Only some lines are wanted. Transcribe, exactly, the lines below from the line with "change=shifted; old=barco/naranja; first_place=836,228;" up to and including the line with "change=swapped; old=ratón/naranja; new=sartén/negro;".

*** RECORD EXTRACTS Section Begins ***

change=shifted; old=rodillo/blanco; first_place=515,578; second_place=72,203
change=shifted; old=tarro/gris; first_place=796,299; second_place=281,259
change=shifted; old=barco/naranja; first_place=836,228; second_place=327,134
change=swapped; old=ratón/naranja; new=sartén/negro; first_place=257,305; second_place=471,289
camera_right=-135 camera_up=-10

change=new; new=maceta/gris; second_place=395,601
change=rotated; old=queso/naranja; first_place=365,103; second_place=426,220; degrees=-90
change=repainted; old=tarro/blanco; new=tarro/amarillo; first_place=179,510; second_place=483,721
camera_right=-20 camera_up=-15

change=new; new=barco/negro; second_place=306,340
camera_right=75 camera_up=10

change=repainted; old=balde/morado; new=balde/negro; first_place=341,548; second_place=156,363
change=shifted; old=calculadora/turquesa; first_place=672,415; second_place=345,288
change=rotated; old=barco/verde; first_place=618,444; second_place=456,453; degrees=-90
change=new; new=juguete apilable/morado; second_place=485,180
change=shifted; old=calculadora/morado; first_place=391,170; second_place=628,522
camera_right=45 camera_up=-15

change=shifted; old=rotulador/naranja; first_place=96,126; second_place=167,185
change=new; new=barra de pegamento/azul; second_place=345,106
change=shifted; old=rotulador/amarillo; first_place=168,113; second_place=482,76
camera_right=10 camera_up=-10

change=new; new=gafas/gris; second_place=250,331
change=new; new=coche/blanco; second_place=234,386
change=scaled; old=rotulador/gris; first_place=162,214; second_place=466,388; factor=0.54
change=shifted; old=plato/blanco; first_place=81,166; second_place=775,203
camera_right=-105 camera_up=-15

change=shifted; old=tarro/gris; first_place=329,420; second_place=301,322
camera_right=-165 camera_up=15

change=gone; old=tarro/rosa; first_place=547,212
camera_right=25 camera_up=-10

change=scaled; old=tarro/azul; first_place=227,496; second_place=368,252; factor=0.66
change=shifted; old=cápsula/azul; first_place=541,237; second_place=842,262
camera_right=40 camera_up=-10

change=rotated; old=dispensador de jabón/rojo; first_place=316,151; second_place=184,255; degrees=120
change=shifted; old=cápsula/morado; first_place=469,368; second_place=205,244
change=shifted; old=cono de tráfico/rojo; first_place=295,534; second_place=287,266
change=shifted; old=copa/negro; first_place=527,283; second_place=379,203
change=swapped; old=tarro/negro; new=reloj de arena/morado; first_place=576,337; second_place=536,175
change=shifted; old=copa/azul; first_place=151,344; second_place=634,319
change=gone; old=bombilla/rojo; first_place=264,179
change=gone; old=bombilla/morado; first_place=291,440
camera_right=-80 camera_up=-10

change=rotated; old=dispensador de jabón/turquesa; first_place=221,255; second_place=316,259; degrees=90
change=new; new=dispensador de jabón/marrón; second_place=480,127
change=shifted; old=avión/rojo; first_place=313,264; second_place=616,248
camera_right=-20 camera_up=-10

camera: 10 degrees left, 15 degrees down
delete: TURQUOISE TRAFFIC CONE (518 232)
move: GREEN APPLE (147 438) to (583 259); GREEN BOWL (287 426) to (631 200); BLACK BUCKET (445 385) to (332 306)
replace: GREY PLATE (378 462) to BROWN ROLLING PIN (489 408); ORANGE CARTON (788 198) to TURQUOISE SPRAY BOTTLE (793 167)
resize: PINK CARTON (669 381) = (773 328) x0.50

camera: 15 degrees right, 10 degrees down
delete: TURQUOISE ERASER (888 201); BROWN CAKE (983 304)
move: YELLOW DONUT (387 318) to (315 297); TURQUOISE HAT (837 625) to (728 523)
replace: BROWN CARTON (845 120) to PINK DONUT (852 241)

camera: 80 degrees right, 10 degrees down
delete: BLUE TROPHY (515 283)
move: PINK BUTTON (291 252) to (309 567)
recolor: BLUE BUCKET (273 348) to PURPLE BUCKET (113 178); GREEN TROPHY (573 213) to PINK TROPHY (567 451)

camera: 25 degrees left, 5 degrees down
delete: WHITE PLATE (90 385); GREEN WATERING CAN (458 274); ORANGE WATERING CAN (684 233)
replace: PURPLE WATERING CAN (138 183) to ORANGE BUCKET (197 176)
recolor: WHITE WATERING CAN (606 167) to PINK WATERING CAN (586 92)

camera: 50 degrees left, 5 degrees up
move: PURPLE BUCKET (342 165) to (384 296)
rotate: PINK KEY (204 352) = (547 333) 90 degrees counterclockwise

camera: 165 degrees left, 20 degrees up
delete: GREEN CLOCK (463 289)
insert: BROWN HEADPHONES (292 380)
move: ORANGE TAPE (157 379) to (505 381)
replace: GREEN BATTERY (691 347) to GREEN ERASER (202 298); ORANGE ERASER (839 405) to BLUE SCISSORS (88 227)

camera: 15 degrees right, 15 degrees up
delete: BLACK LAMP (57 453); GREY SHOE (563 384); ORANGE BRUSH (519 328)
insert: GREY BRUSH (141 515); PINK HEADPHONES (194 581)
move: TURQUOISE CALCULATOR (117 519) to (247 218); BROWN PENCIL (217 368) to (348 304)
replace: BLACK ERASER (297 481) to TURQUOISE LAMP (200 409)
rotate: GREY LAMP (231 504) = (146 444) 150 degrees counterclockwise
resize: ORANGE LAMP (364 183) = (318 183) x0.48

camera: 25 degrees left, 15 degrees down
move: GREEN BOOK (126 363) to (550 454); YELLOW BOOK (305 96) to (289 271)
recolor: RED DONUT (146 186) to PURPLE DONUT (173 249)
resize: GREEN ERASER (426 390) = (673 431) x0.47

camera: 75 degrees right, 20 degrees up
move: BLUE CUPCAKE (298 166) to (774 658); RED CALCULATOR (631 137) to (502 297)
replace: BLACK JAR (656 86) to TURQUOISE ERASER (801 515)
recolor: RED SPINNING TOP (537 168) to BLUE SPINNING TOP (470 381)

*** RECORD EXTRACTS Section Ends ***

▶ _SOLUTION TO THIS TASK_:
change=shifted; old=barco/naranja; first_place=836,228; second_place=327,134
change=swapped; old=ratón/naranja; new=sartén/negro; first_place=257,305; second_place=471,289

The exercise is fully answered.